▶ TRY IT: Look for the line containing "(280, 264) = (300, 185): none -> yellow robot" in the listing below; from there, output every line exactly, the last one included.

--- ENTRIES SHOWN Enclosed Below ---

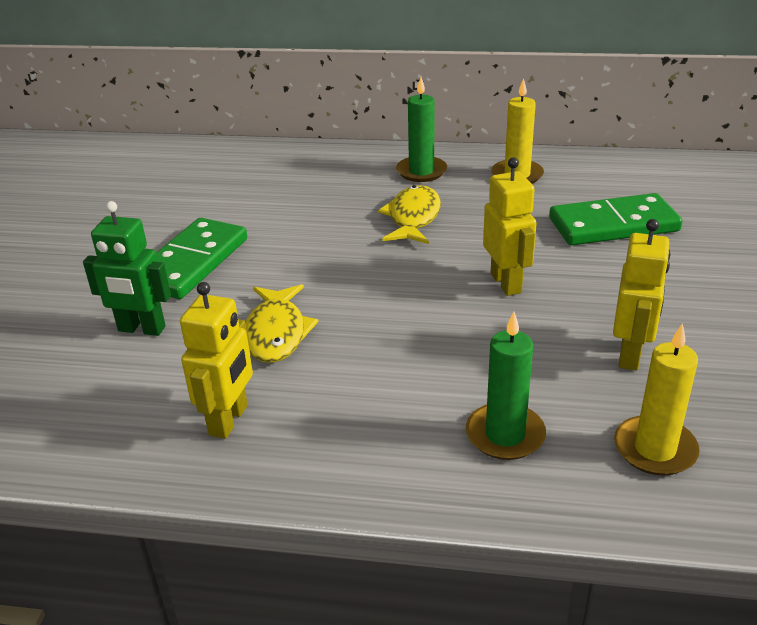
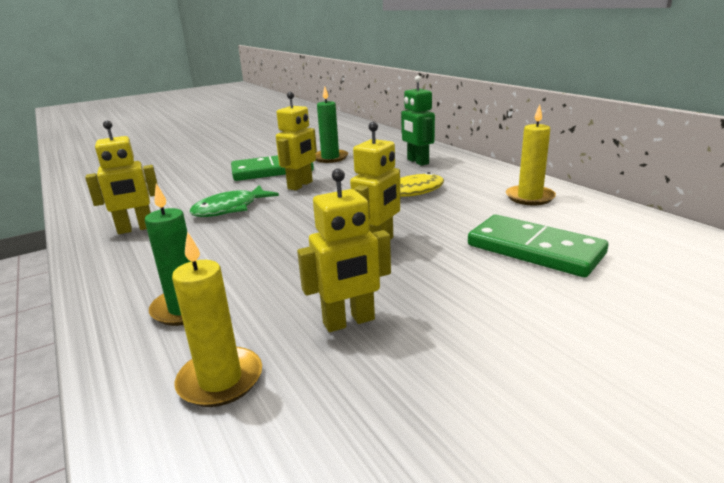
camera: 50 degrees right, 10 degrees down
(141, 329) = (199, 184): green robot -> green robot (417, 162)
(276, 333) = (230, 209): yellow fish -> green fish
(280, 264) = (300, 185): none -> yellow robot
(421, 171) = (469, 175): green candle -> green candle (330, 158)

--- End of Enclosed ENTRIES SHOWN ---

▶ ANSWER BOX:
(280, 264) = (300, 185): none -> yellow robot
(421, 171) = (469, 175): green candle -> green candle (330, 158)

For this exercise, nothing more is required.